[Stored data entries]

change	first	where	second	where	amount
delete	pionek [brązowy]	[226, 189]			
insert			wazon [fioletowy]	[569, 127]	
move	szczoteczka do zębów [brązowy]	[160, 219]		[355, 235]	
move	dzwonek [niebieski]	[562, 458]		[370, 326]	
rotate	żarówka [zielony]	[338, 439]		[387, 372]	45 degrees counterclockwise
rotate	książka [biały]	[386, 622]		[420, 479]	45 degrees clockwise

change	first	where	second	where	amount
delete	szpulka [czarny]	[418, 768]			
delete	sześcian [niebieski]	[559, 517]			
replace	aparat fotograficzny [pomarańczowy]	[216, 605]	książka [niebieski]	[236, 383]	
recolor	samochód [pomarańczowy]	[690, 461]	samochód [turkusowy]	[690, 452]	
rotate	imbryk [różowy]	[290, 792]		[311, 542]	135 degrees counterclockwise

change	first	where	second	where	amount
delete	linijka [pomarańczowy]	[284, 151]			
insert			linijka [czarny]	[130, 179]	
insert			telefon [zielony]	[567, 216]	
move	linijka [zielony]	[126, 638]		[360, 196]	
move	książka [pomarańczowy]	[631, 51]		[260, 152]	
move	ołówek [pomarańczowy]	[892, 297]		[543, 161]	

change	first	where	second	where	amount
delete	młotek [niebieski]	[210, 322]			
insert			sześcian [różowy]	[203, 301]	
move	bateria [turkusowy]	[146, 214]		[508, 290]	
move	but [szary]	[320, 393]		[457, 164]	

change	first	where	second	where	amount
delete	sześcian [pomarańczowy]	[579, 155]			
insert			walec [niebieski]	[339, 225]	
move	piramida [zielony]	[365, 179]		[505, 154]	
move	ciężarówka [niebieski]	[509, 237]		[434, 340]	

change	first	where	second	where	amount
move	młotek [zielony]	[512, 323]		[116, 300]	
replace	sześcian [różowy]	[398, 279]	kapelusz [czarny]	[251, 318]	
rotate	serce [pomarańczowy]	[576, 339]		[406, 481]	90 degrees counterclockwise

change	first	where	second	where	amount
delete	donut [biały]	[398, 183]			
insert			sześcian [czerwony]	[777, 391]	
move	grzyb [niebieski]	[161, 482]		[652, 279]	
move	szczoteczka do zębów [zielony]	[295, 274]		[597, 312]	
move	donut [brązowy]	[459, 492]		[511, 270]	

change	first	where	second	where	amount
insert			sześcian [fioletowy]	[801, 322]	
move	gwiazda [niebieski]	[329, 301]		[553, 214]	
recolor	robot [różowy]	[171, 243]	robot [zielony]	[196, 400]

_EXERCISE OBJECTIVE:_
Every record, from the first to the last, should be transcribed exactly.

_TASK SOLUTION:_
change	first	where	second	where	amount
delete	pionek [brązowy]	[226, 189]			
insert			wazon [fioletowy]	[569, 127]	
move	szczoteczka do zębów [brązowy]	[160, 219]		[355, 235]	
move	dzwonek [niebieski]	[562, 458]		[370, 326]	
rotate	żarówka [zielony]	[338, 439]		[387, 372]	45 degrees counterclockwise
rotate	książka [biały]	[386, 622]		[420, 479]	45 degrees clockwise

change	first	where	second	where	amount
delete	szpulka [czarny]	[418, 768]			
delete	sześcian [niebieski]	[559, 517]			
replace	aparat fotograficzny [pomarańczowy]	[216, 605]	książka [niebieski]	[236, 383]	
recolor	samochód [pomarańczowy]	[690, 461]	samochód [turkusowy]	[690, 452]	
rotate	imbryk [różowy]	[290, 792]		[311, 542]	135 degrees counterclockwise

change	first	where	second	where	amount
delete	linijka [pomarańczowy]	[284, 151]			
insert			linijka [czarny]	[130, 179]	
insert			telefon [zielony]	[567, 216]	
move	linijka [zielony]	[126, 638]		[360, 196]	
move	książka [pomarańczowy]	[631, 51]		[260, 152]	
move	ołówek [pomarańczowy]	[892, 297]		[543, 161]	

change	first	where	second	where	amount
delete	młotek [niebieski]	[210, 322]			
insert			sześcian [różowy]	[203, 301]	
move	bateria [turkusowy]	[146, 214]		[508, 290]	
move	but [szary]	[320, 393]		[457, 164]	

change	first	where	second	where	amount
delete	sześcian [pomarańczowy]	[579, 155]			
insert			walec [niebieski]	[339, 225]	
move	piramida [zielony]	[365, 179]		[505, 154]	
move	ciężarówka [niebieski]	[509, 237]		[434, 340]	

change	first	where	second	where	amount
move	młotek [zielony]	[512, 323]		[116, 300]	
replace	sześcian [różowy]	[398, 279]	kapelusz [czarny]	[251, 318]	
rotate	serce [pomarańczowy]	[576, 339]		[406, 481]	90 degrees counterclockwise

change	first	where	second	where	amount
delete	donut [biały]	[398, 183]			
insert			sześcian [czerwony]	[777, 391]	
move	grzyb [niebieski]	[161, 482]		[652, 279]	
move	szczoteczka do zębów [zielony]	[295, 274]		[597, 312]	
move	donut [brązowy]	[459, 492]		[511, 270]	

change	first	where	second	where	amount
insert			sześcian [fioletowy]	[801, 322]	
move	gwiazda [niebieski]	[329, 301]		[553, 214]	
recolor	robot [różowy]	[171, 243]	robot [zielony]	[196, 400]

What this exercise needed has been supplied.